§ Task instructions
Quote, exactly, the line holding "(334, 195) = (249, 312): none -> pink bowl" and all lines after it to the end of the records below. Exclude pictures.

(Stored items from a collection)
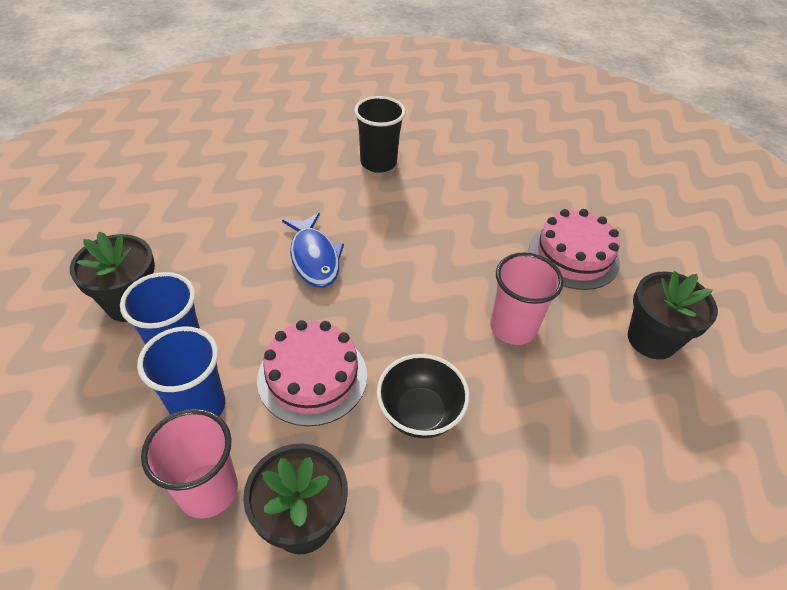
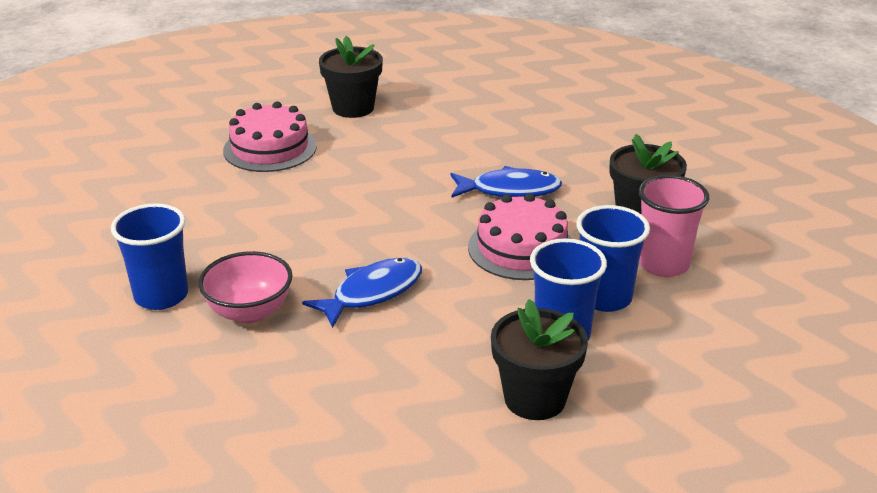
camera: 110 degrees left, 15 degrees down
(334, 195) = (249, 312): none -> pink bowl
(378, 163) = (161, 296): black cup -> blue cup
(419, 413) = (510, 190): black bowl -> blue fish
(513, 327) = (386, 165): pink cup -> none

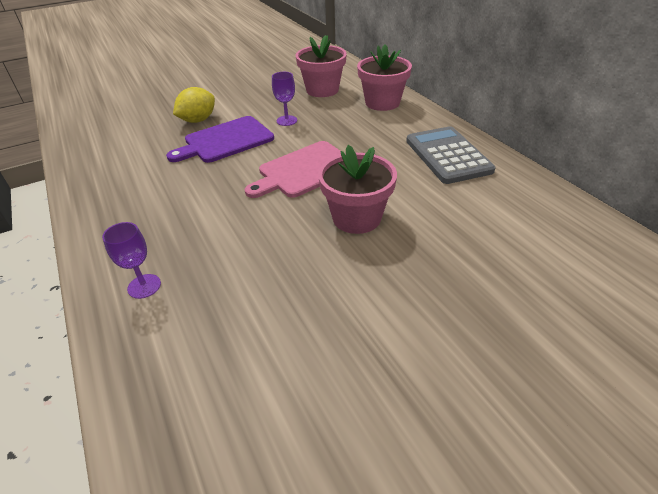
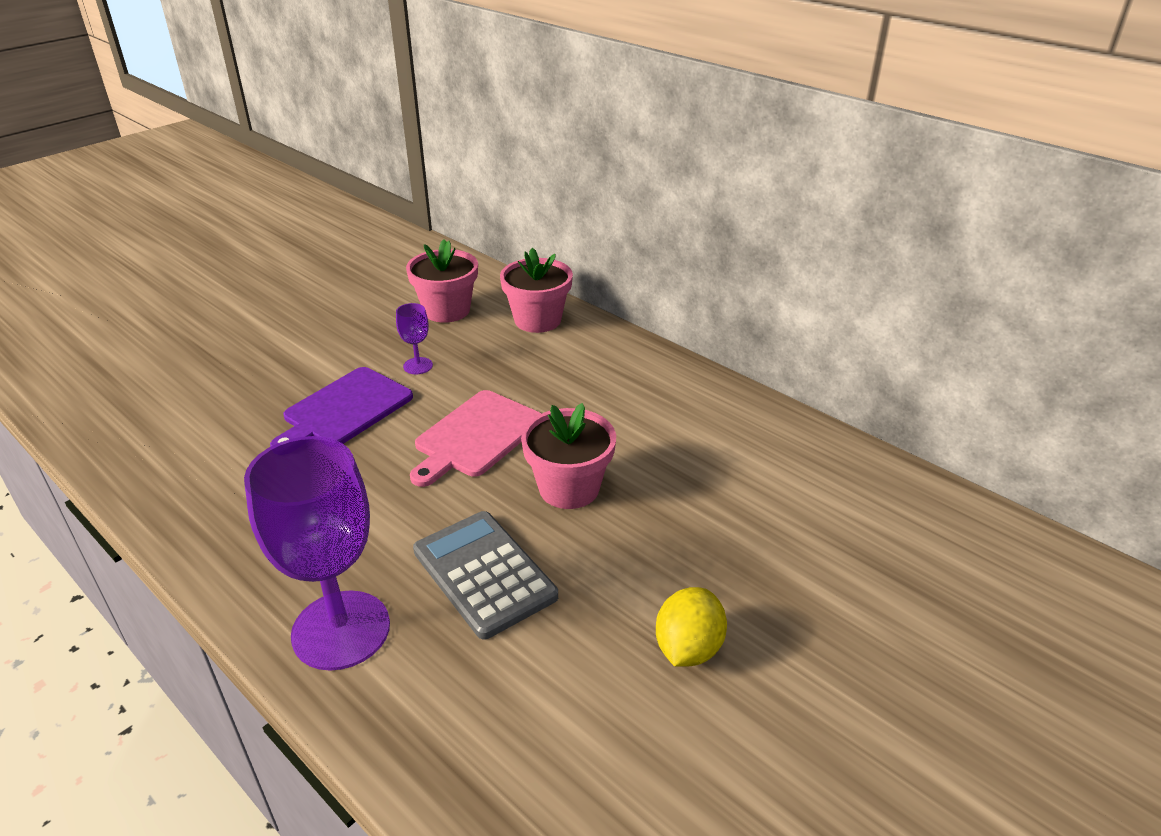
camera: 20 degrees left, 5 degrees down
(144, 286) = (341, 630): purple goblet -> purple goblet, size x2.31
(198, 120) = (285, 384): yellow lemon -> yellow lemon (688, 648)
(448, 155) = (647, 386): grey calculator -> grey calculator (484, 573)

§ Expected answer
(334, 195) = (249, 312): none -> pink bowl
(378, 163) = (161, 296): black cup -> blue cup
(419, 413) = (510, 190): black bowl -> blue fish
(513, 327) = (386, 165): pink cup -> none

camera: 20 degrees left, 5 degrees down
(144, 286) = (341, 630): purple goblet -> purple goblet, size x2.31
(198, 120) = (285, 384): yellow lemon -> yellow lemon (688, 648)
(448, 155) = (647, 386): grey calculator -> grey calculator (484, 573)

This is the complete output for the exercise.